# Exercise brief
Begin with the line holding "(203, 455) = (131, 313): none -> brown box" and end with the last line of the records below. Set down exactly those lines and leave out every picture.

# Extracted data entries
---*---

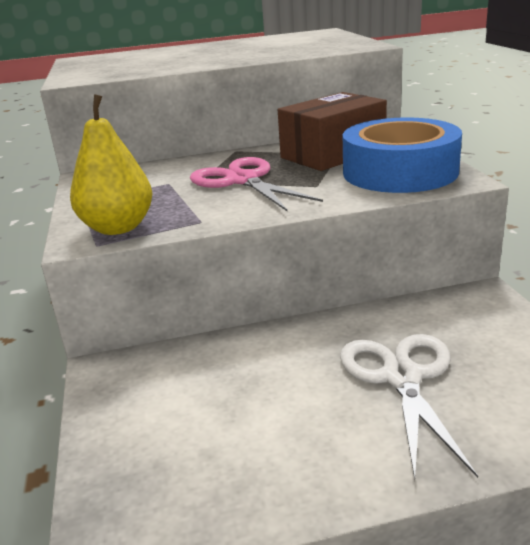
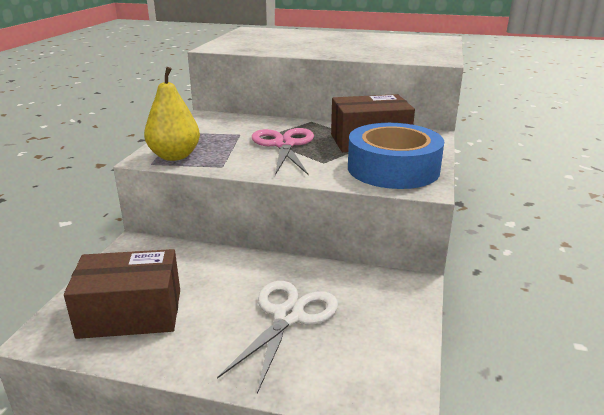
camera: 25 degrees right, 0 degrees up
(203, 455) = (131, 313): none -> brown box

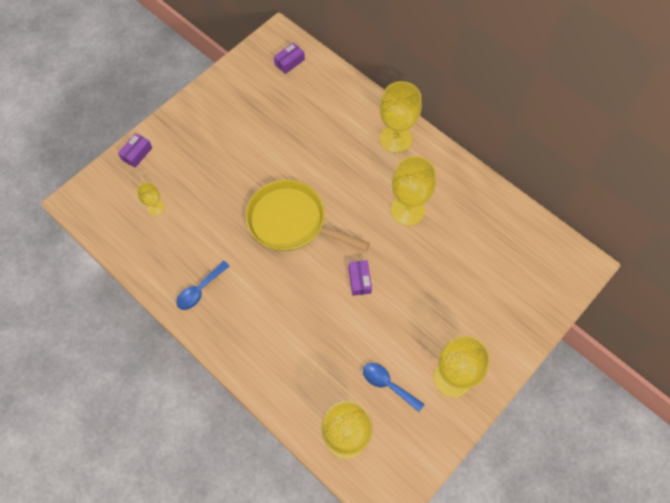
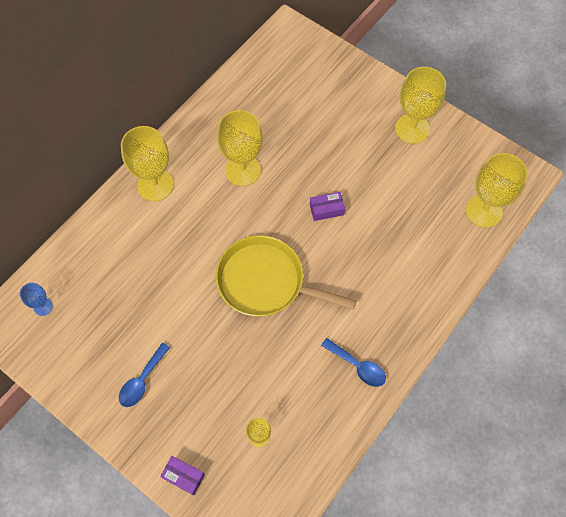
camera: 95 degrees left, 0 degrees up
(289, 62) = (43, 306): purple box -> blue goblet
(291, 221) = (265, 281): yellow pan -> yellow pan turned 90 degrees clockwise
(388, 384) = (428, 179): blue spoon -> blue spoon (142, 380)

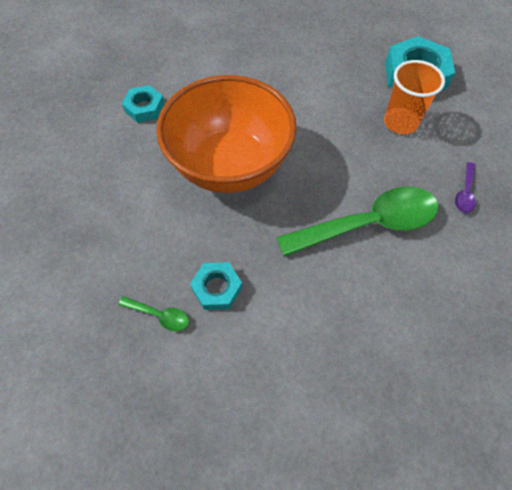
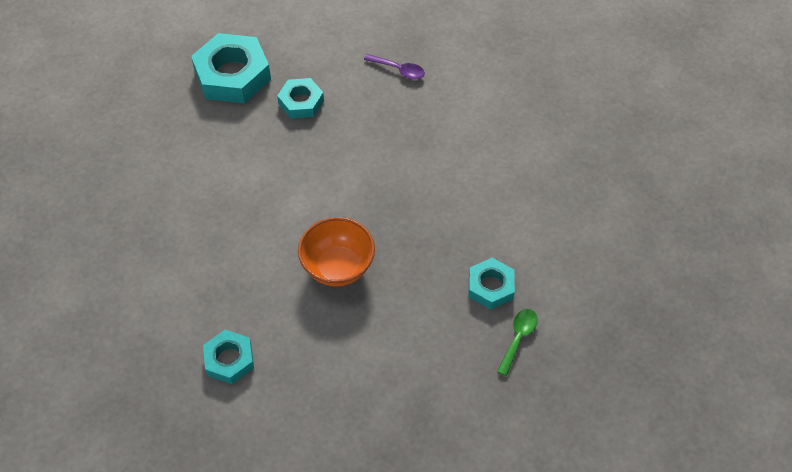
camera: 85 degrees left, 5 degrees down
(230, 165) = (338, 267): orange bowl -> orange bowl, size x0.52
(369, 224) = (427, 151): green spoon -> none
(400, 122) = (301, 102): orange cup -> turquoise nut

---*---

# The answer
(203, 455) = (131, 313): none -> brown box

camera: 95 degrees left, 0 degrees up
(289, 62) = (43, 306): purple box -> blue goblet
(291, 221) = (265, 281): yellow pan -> yellow pan turned 90 degrees clockwise
(388, 384) = (428, 179): blue spoon -> blue spoon (142, 380)

camera: 85 degrees left, 5 degrees down
(230, 165) = (338, 267): orange bowl -> orange bowl, size x0.52
(369, 224) = (427, 151): green spoon -> none
(400, 122) = (301, 102): orange cup -> turquoise nut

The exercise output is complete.